To-do item:
Each line below that carries the string "road" must appear in the answer.

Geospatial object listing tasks
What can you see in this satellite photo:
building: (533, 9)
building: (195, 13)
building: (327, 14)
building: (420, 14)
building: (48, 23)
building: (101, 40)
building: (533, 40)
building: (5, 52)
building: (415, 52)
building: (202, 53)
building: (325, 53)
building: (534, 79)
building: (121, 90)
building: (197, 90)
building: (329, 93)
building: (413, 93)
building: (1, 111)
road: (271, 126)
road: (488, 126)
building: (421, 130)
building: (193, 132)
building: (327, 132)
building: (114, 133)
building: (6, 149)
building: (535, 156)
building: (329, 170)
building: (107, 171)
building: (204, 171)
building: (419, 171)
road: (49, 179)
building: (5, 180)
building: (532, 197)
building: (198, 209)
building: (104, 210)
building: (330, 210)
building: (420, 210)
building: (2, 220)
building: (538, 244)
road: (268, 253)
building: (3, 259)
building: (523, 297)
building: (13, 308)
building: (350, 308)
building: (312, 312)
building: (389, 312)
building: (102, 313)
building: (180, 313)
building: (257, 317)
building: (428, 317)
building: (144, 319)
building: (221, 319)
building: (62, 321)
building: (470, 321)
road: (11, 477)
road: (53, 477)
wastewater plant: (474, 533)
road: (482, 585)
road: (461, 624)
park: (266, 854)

Task solution:
road: (271, 126)
road: (488, 126)
road: (49, 179)
road: (268, 253)
road: (11, 477)
road: (53, 477)
road: (482, 585)
road: (461, 624)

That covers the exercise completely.